Problem requirements:
Scan the listing below and copy each line holding the word "arrow".

Source data:
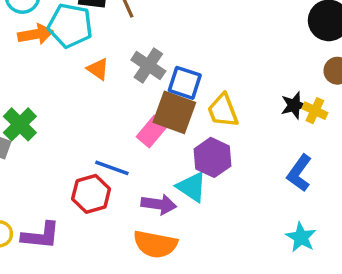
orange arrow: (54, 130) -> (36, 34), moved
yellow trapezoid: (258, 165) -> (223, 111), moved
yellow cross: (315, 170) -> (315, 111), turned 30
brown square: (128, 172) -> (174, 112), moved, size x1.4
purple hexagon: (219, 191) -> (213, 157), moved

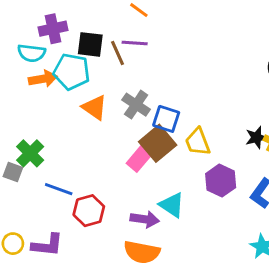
orange triangle: (98, 69) -> (95, 107), size x1.4
brown square: (174, 112) -> (158, 143), turned 30
purple hexagon: (213, 157) -> (221, 181), moved
blue line: (112, 168) -> (59, 189), moved

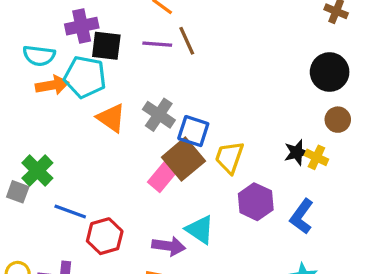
purple cross: (53, 29) -> (82, 26), moved
brown line: (117, 53) -> (187, 41), moved
yellow trapezoid: (198, 142) -> (229, 157), turned 40

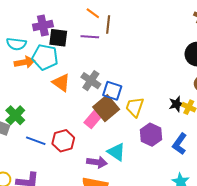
brown line: (187, 41) -> (108, 24), moved, turned 30
red hexagon: (105, 236) -> (63, 141), moved

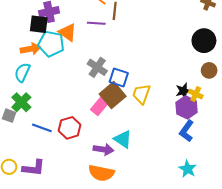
black square: (58, 38) -> (39, 24), moved
cyan semicircle: (16, 44) -> (22, 72), moved, turned 108
orange triangle: (61, 83) -> (68, 32), moved
purple hexagon: (151, 135) -> (187, 107), moved

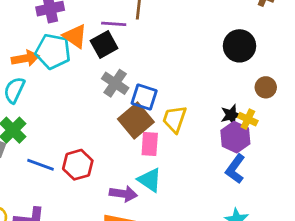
black square: (39, 24) -> (104, 45), moved, turned -36
black circle: (204, 41) -> (239, 46), moved
pink rectangle: (99, 106) -> (150, 144), moved, turned -36

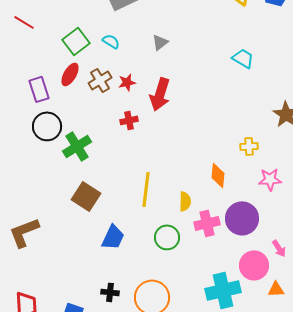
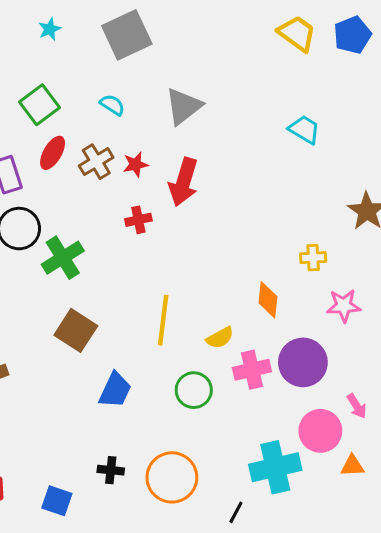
green square: (76, 41) -> (39, 105), moved
gray triangle: (160, 42) -> (184, 106), size x1.6
yellow semicircle: (185, 201) -> (220, 338), turned 60

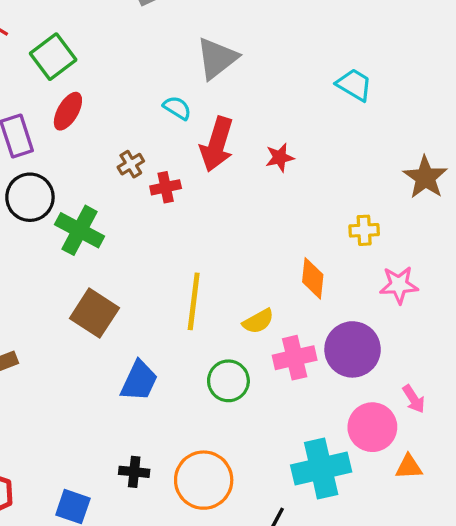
cyan semicircle: (112, 105) -> (177, 108), moved
brown cross: (96, 162) -> (131, 164), moved, size x0.7
red star: (136, 164) -> (280, 157), moved
green cross: (63, 258) -> (80, 230), turned -30

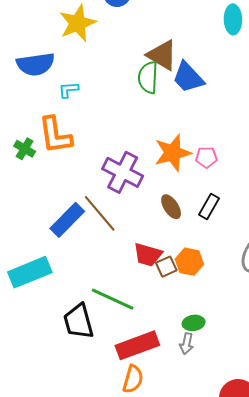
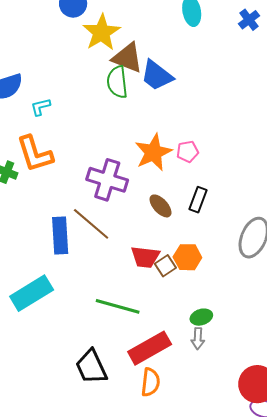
yellow star: (78, 23) -> (101, 32), moved
blue rectangle: (67, 220) -> (60, 235), turned -39
black trapezoid: (79, 321) -> (91, 367), moved

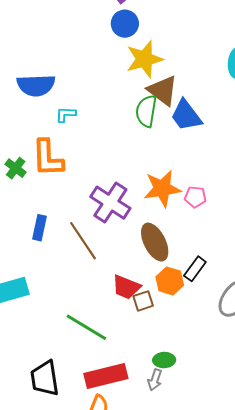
black rectangle: (198, 200) -> (195, 269), moved
brown ellipse: (161, 206) -> (155, 242), size x1.5
blue rectangle: (60, 235) -> (39, 228), moved, size x0.7
orange hexagon: (187, 257) -> (170, 281), moved

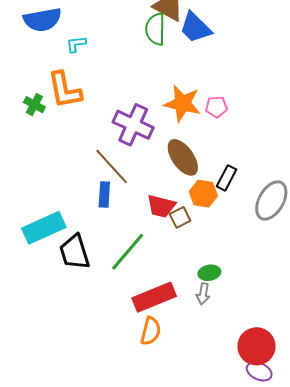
orange star: (162, 189) -> (182, 103), turned 30
blue rectangle: (39, 228) -> (104, 194), moved
green line: (86, 327) -> (128, 252), turned -72
black trapezoid: (45, 378) -> (75, 252), moved

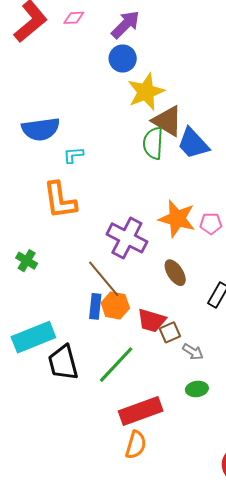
green cross: (34, 105) -> (27, 261), moved
brown ellipse: (183, 157) -> (175, 273), size x0.7
orange hexagon: (203, 194) -> (115, 305), moved
gray arrow: (203, 294) -> (193, 352), moved, turned -70

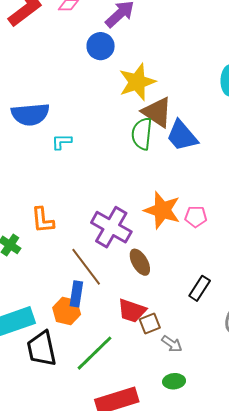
blue circle: (123, 58) -> (101, 46), moved
orange L-shape: (60, 200) -> (43, 220), moved, size x0.7
brown ellipse: (175, 273) -> (140, 262), moved
orange hexagon: (115, 305) -> (67, 311), moved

Exercise answer:
orange arrow: (54, 130) -> (36, 34), moved
gray arrow: (203, 294) -> (193, 352), moved, turned -70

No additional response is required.